Coordinate-based object records.
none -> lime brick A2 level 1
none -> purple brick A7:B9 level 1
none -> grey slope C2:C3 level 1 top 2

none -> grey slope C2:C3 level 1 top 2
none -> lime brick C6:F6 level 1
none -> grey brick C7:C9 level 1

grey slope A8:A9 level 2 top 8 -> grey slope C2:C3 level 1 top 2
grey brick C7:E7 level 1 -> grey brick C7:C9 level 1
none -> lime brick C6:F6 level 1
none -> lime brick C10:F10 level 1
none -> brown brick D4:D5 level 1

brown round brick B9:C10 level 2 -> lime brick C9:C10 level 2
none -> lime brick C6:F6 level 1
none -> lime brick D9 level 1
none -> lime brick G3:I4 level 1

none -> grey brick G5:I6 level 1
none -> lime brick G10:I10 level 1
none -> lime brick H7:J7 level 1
==
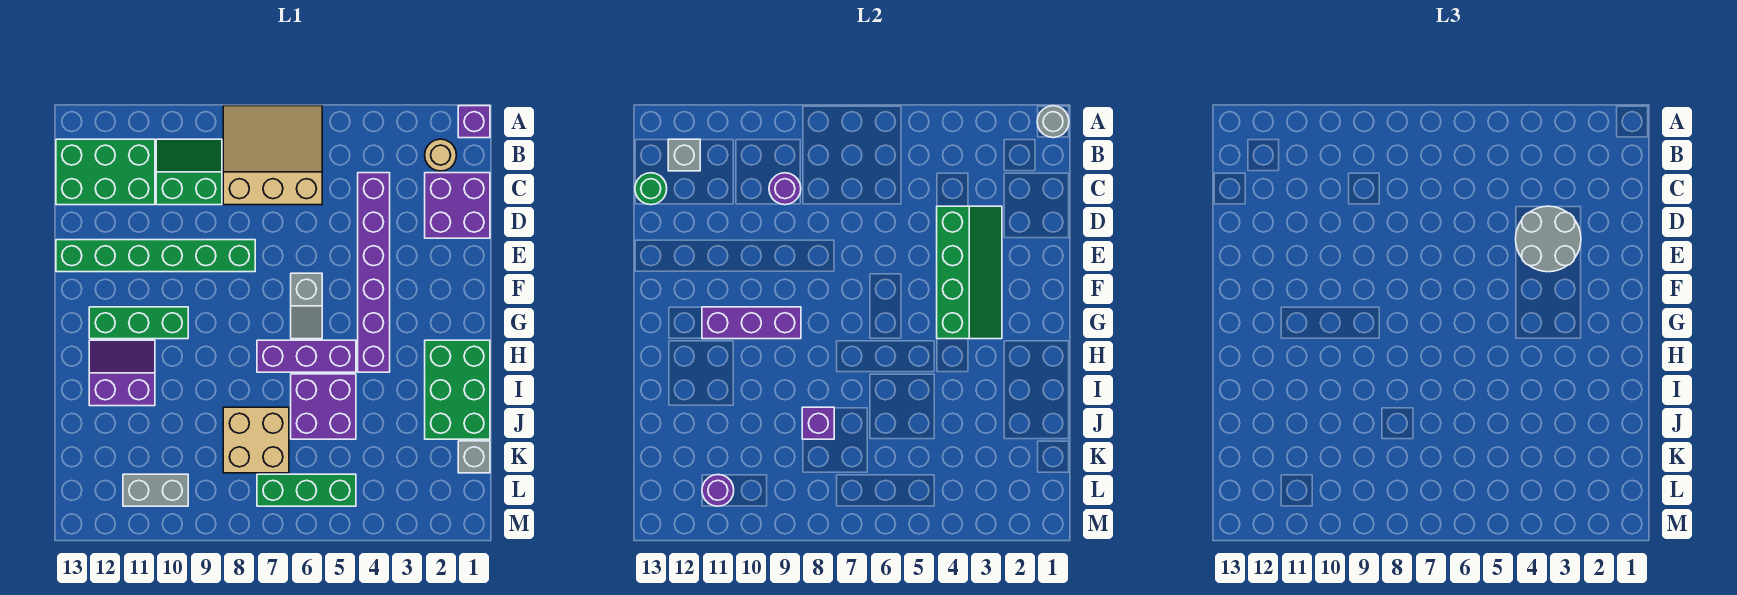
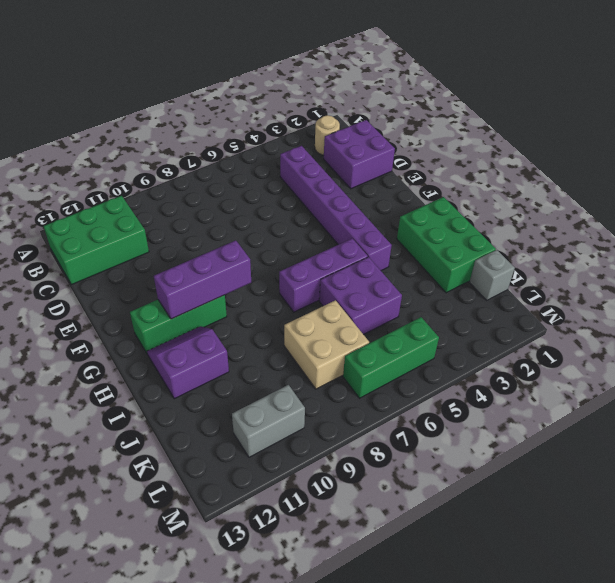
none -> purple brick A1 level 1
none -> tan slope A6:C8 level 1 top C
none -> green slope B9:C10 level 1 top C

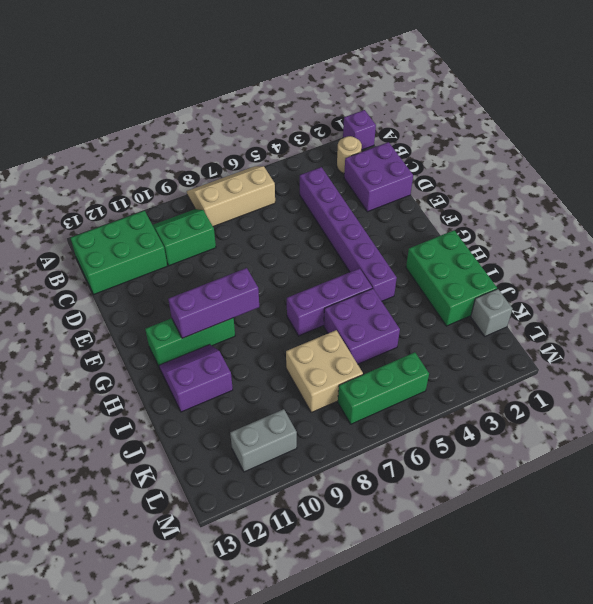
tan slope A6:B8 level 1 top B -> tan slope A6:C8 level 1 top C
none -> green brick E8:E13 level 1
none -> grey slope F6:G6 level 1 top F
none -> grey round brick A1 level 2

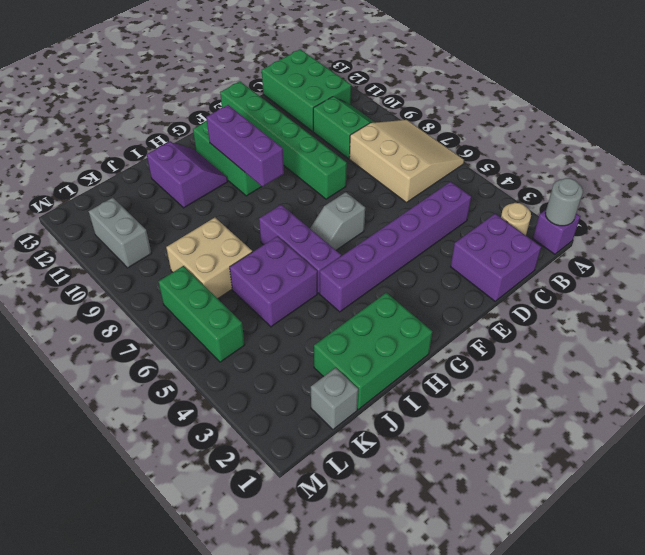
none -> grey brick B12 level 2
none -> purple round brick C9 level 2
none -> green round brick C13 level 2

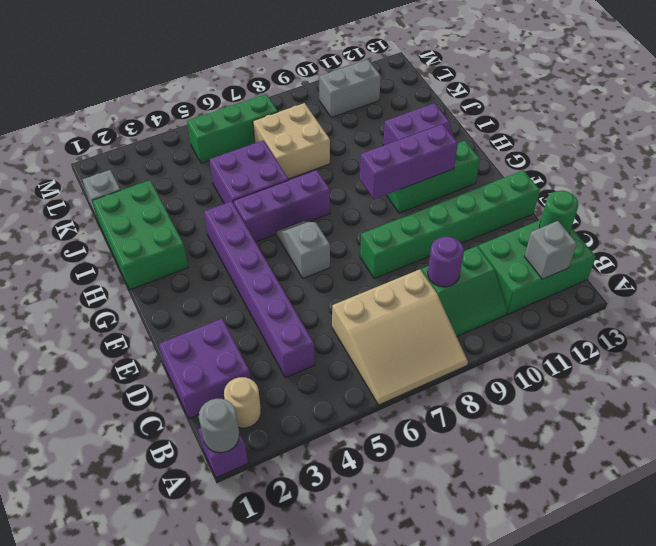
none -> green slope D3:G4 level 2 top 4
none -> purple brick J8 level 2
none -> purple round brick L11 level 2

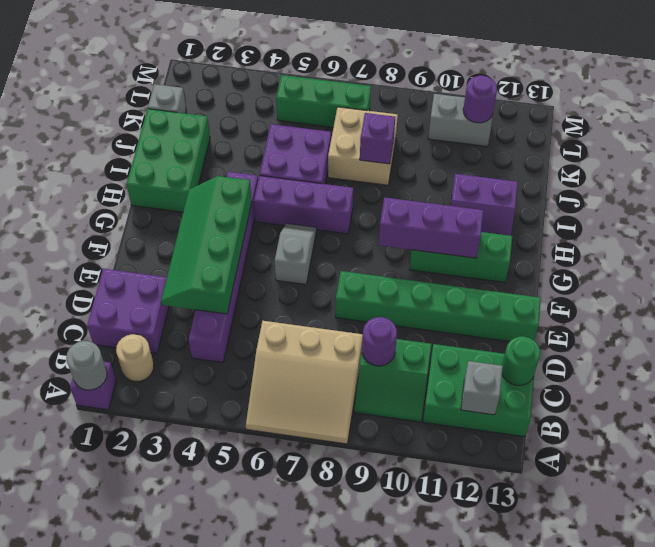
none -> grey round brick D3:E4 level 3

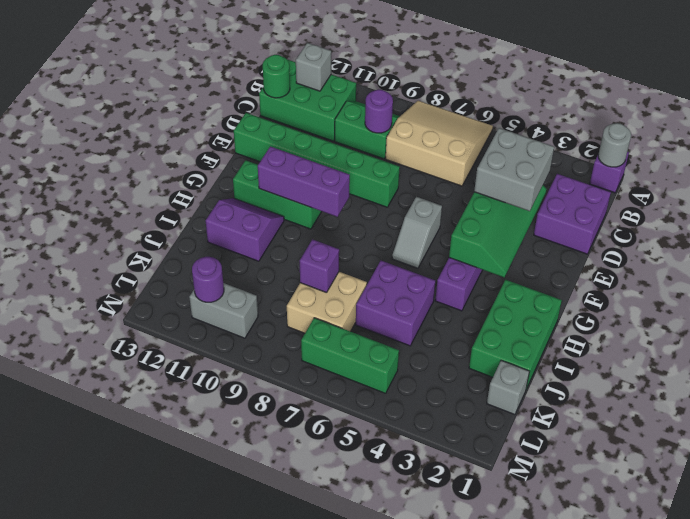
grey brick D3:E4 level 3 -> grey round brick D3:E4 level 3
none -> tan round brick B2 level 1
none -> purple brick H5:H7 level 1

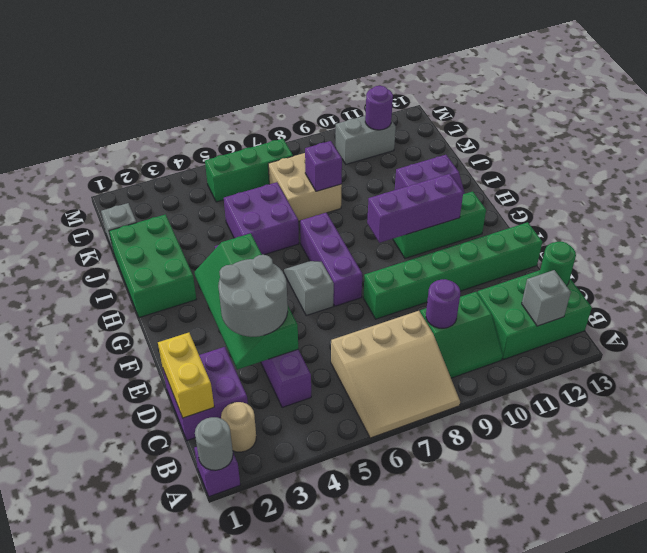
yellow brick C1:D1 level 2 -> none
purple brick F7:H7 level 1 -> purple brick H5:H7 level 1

Task description. Write out exactly the lines above from the line with "none -> lime brick A2 level 1" through the line with "none -> lime brick D9 level 1", both of them included, and leave out all other lines.

Exercise solution.
none -> lime brick A2 level 1
none -> purple brick A7:B9 level 1
none -> grey slope C2:C3 level 1 top 2

none -> grey slope C2:C3 level 1 top 2
none -> lime brick C6:F6 level 1
none -> grey brick C7:C9 level 1

grey slope A8:A9 level 2 top 8 -> grey slope C2:C3 level 1 top 2
grey brick C7:E7 level 1 -> grey brick C7:C9 level 1
none -> lime brick C6:F6 level 1
none -> lime brick C10:F10 level 1
none -> brown brick D4:D5 level 1

brown round brick B9:C10 level 2 -> lime brick C9:C10 level 2
none -> lime brick C6:F6 level 1
none -> lime brick D9 level 1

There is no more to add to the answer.